Task instructions: Every entry is to be returned exactly as it stands; the pictures are to be dropped.

Material for this exercise:
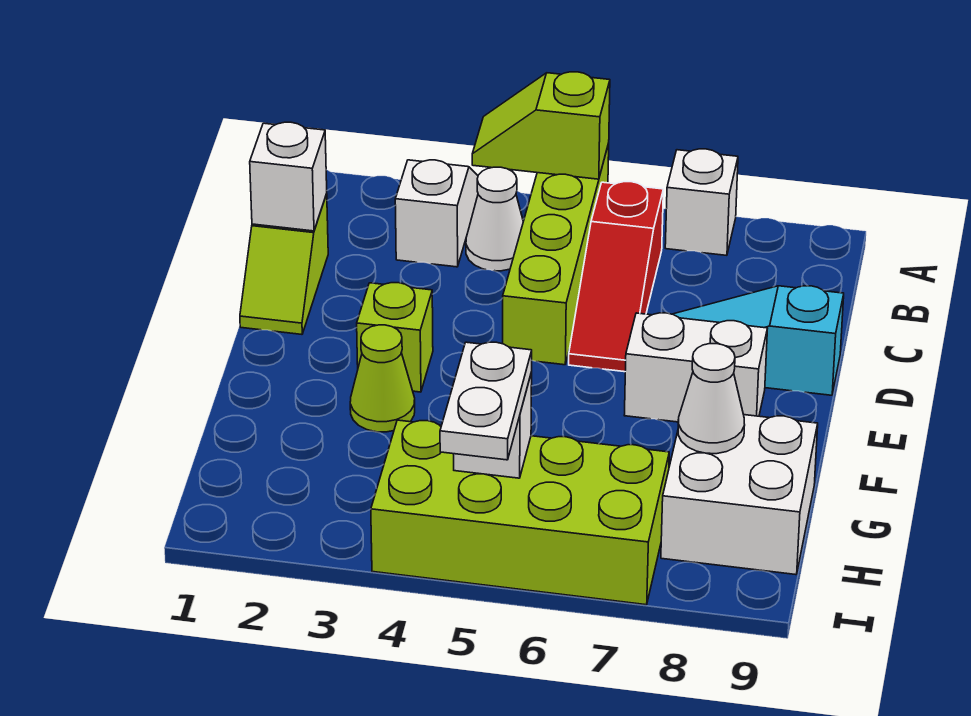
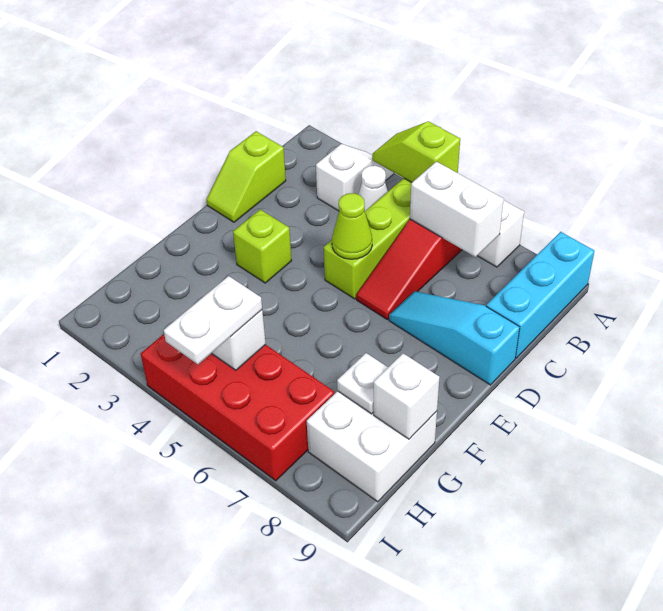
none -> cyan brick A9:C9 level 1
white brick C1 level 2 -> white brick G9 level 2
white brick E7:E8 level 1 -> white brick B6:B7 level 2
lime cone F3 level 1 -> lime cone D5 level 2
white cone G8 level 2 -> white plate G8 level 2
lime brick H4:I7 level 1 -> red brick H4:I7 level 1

Exercise response:
none -> cyan brick A9:C9 level 1
white brick C1 level 2 -> white brick G9 level 2
white brick E7:E8 level 1 -> white brick B6:B7 level 2
lime cone F3 level 1 -> lime cone D5 level 2
white cone G8 level 2 -> white plate G8 level 2
lime brick H4:I7 level 1 -> red brick H4:I7 level 1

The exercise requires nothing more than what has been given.